### Information supplied:
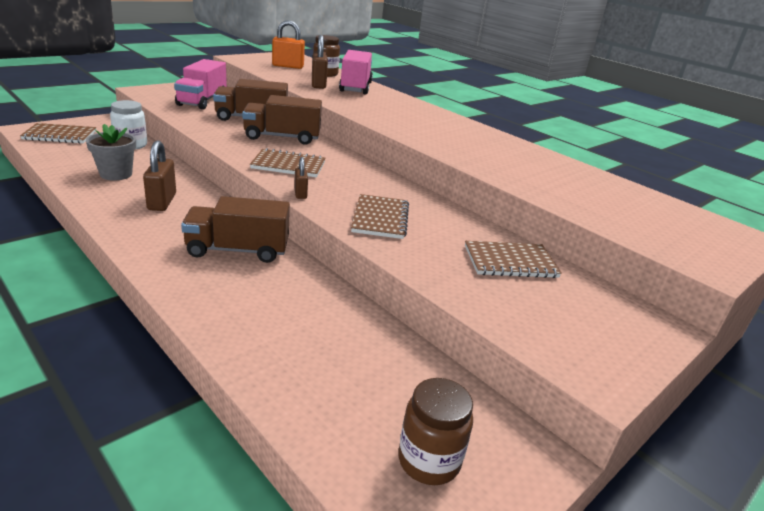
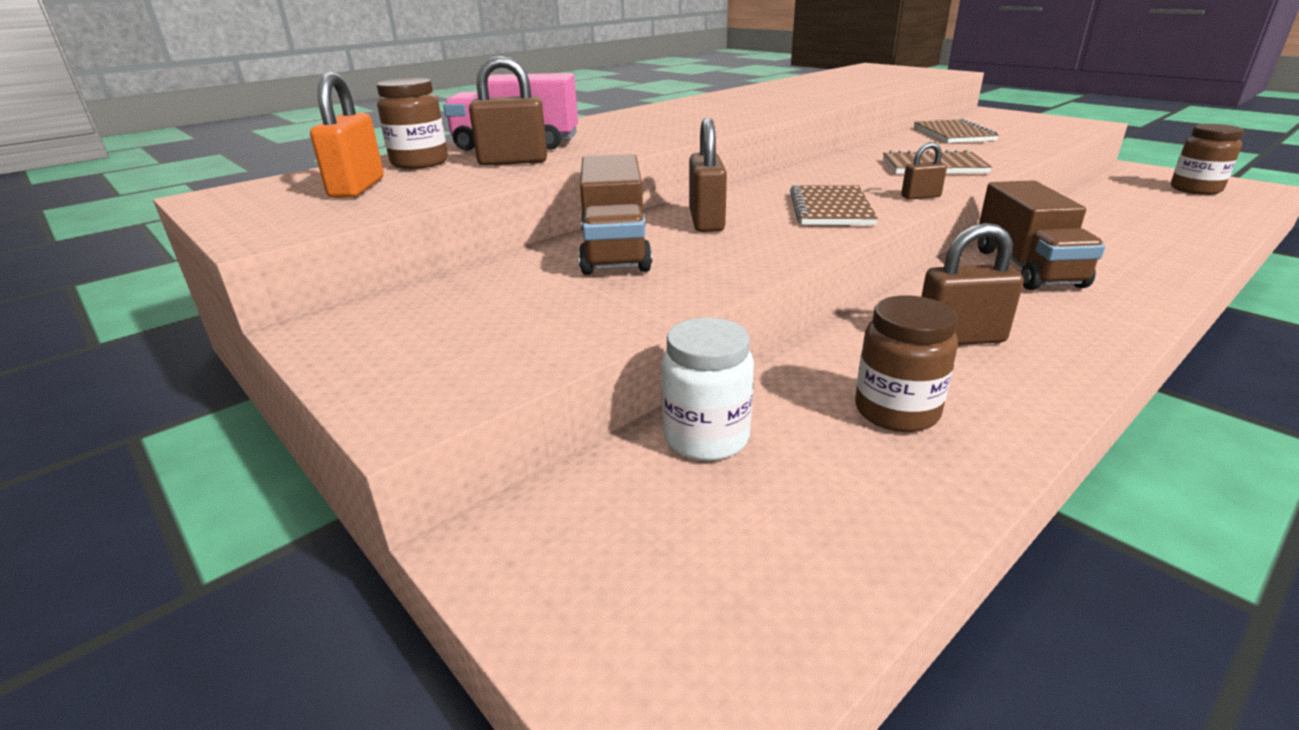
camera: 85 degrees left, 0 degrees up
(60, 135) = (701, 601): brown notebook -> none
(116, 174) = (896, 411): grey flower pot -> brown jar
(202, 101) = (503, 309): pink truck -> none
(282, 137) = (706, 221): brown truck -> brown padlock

--

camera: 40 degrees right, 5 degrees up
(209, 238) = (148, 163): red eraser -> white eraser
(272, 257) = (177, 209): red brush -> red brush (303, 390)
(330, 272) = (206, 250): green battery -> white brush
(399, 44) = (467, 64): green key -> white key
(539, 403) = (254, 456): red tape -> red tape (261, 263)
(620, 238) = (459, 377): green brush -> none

### Task objective:
Only the lines above from the line with "(399, 44) = (467, 64): green key -> white key" to the line with "(620, 238) = (459, 377): green brush -> none", those two lines included, should be reproduced exactly.

### Solution to this task:
(399, 44) = (467, 64): green key -> white key
(539, 403) = (254, 456): red tape -> red tape (261, 263)
(620, 238) = (459, 377): green brush -> none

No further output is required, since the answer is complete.